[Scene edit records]
**********

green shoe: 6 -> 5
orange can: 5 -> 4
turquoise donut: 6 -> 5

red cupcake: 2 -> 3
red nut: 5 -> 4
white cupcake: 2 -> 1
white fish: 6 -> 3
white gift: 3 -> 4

**********

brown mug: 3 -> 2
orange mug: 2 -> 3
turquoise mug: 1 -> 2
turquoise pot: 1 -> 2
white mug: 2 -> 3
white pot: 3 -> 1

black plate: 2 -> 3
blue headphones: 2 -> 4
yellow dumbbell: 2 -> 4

**********

Assignment -
Looking at the data above, return every line from the one with "orange can: 5 -> 4" down to the one with "white gift: 3 -> 4", exactly and inclusively.

Answer box -
orange can: 5 -> 4
turquoise donut: 6 -> 5

red cupcake: 2 -> 3
red nut: 5 -> 4
white cupcake: 2 -> 1
white fish: 6 -> 3
white gift: 3 -> 4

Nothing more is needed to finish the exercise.